ENTRIES start

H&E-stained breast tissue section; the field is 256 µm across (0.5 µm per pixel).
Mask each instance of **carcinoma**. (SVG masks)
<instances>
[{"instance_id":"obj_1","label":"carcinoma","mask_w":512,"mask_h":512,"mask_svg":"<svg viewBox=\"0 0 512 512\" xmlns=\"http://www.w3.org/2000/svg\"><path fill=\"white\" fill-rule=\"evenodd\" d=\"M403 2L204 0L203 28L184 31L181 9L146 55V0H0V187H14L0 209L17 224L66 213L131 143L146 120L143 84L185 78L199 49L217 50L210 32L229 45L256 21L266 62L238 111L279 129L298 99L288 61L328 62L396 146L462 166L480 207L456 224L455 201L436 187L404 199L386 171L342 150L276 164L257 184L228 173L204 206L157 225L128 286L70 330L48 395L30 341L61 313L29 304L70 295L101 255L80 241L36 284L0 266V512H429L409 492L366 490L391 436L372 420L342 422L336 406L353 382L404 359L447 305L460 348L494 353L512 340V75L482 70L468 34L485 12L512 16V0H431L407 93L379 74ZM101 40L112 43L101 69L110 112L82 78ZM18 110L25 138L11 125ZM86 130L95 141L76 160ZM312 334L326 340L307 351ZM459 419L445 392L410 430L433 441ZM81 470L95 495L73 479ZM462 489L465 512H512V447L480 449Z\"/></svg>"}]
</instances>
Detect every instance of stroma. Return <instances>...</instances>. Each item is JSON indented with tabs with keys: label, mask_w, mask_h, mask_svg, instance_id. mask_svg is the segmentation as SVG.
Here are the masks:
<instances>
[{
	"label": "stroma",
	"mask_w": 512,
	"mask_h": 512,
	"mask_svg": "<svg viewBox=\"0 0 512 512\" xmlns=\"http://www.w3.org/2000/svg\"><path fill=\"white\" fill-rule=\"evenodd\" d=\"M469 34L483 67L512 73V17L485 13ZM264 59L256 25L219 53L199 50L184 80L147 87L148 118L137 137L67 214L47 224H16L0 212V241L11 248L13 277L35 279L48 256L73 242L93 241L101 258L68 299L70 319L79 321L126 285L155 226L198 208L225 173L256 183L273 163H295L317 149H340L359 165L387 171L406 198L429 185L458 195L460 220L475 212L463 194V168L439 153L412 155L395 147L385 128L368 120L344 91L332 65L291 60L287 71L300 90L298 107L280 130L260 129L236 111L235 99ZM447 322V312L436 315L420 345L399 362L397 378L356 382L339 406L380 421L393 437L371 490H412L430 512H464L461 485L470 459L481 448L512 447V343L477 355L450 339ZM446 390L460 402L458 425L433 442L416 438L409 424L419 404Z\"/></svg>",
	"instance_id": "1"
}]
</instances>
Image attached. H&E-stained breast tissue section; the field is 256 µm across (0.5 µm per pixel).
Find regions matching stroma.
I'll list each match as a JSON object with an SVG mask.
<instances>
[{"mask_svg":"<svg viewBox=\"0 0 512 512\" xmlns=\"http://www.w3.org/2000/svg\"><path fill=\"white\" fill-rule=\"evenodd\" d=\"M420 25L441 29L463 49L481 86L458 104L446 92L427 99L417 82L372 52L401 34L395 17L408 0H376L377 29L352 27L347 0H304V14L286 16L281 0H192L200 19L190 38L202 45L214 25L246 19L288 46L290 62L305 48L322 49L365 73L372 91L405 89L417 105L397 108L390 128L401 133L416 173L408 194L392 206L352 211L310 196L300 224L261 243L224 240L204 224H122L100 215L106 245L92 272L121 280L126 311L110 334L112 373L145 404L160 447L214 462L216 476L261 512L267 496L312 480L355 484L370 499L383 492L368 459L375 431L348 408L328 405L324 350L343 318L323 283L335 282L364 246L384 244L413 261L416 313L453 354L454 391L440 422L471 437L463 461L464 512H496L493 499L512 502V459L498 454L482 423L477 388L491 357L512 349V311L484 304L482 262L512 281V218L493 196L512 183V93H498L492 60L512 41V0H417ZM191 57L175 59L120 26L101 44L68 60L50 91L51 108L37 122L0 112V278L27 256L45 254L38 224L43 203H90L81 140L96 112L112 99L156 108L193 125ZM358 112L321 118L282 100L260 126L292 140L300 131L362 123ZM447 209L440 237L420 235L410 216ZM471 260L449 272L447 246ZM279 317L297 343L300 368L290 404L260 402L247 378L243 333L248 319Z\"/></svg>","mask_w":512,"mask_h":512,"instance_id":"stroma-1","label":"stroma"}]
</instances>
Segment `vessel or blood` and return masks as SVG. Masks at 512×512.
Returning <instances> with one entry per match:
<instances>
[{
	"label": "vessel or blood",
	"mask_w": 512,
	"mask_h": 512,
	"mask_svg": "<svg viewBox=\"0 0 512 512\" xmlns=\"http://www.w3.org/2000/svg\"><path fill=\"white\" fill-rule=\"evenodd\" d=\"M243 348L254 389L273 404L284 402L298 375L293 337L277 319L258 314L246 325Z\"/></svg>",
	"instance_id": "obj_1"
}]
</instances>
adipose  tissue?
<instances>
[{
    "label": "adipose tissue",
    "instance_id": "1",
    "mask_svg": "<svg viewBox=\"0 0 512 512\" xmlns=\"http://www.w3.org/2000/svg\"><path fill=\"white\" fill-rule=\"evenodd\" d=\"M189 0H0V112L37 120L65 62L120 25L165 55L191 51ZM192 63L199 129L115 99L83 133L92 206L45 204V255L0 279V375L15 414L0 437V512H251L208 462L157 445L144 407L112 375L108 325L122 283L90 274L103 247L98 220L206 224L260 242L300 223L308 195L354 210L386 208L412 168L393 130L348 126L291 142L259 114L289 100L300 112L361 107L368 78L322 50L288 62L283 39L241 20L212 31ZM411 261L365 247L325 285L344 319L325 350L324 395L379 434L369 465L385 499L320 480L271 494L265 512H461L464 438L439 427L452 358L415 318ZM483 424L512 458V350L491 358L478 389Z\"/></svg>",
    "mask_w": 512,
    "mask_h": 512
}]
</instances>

ENTRIES end

▶ [WHAT YOU HAVE TO DO]: Report every line containing the word "pixel" from the listing above.

▶ [FINISHED EXERCISE]:
H&E-stained breast tissue section; the field is 256 µm across (0.5 µm per pixel).
Image attached. H&E-stained breast tissue section; the field is 256 µm across (0.5 µm per pixel).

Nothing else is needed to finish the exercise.